WHAT THE TASK REQUIRES –
Write out exactly the lines below that run from the one containing "TEMP3 pin OUT: D0 -> D2" through the one containing "RADIO pin CSN: D32 -> TX2", both included, with no other lines.

INFORMATION GIVEN –
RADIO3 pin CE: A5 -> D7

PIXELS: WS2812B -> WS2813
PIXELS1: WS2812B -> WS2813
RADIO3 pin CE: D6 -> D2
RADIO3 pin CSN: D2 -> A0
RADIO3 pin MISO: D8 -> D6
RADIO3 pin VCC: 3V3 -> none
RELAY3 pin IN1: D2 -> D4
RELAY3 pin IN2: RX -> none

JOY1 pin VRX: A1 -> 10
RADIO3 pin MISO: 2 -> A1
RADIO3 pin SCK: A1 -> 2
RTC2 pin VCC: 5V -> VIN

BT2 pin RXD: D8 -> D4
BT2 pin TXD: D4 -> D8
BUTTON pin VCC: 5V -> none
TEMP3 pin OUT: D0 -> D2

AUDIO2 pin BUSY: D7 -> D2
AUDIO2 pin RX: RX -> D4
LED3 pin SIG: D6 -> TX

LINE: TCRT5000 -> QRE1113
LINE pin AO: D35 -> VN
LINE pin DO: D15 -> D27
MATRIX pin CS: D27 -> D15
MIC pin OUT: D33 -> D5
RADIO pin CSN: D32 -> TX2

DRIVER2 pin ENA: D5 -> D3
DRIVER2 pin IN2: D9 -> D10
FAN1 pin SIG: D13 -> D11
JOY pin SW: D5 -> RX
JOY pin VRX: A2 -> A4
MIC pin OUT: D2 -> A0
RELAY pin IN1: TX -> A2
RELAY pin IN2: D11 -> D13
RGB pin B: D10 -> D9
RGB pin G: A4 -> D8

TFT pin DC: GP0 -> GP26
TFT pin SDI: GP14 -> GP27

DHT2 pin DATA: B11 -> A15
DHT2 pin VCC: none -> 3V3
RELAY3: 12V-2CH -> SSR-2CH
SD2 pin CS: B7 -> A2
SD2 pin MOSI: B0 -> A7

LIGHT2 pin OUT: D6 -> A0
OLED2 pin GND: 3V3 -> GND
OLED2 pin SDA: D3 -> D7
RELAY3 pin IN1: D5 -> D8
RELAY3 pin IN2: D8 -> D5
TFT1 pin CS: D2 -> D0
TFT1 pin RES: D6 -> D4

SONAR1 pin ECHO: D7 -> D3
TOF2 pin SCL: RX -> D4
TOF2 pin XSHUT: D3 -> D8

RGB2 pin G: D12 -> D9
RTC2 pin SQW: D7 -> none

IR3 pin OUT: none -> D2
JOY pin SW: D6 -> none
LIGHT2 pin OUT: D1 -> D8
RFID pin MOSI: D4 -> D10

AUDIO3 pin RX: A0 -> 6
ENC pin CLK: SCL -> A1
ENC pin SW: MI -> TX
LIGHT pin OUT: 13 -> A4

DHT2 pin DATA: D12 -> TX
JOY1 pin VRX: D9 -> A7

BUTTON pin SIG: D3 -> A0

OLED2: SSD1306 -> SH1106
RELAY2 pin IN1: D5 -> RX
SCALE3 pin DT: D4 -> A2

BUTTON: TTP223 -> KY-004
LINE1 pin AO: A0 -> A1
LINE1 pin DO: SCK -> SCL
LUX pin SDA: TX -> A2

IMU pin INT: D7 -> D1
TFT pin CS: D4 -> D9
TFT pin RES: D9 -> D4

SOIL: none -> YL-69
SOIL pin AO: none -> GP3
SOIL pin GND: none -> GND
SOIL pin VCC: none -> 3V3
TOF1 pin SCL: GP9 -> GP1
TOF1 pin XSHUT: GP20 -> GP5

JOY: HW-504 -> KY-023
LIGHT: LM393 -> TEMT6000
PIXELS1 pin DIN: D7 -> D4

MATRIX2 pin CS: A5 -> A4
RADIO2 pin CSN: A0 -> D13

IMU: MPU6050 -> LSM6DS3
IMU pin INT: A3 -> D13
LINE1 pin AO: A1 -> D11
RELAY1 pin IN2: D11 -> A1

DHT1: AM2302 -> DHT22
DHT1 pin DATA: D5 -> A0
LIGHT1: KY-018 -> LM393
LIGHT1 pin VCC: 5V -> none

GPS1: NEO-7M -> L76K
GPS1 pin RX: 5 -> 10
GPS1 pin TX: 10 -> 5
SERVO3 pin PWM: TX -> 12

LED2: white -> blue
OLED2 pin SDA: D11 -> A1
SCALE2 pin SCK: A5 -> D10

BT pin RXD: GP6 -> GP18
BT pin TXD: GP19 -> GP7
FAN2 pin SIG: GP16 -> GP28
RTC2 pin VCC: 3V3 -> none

RESPONSE TO THIS EXERCISE –
TEMP3 pin OUT: D0 -> D2

AUDIO2 pin BUSY: D7 -> D2
AUDIO2 pin RX: RX -> D4
LED3 pin SIG: D6 -> TX

LINE: TCRT5000 -> QRE1113
LINE pin AO: D35 -> VN
LINE pin DO: D15 -> D27
MATRIX pin CS: D27 -> D15
MIC pin OUT: D33 -> D5
RADIO pin CSN: D32 -> TX2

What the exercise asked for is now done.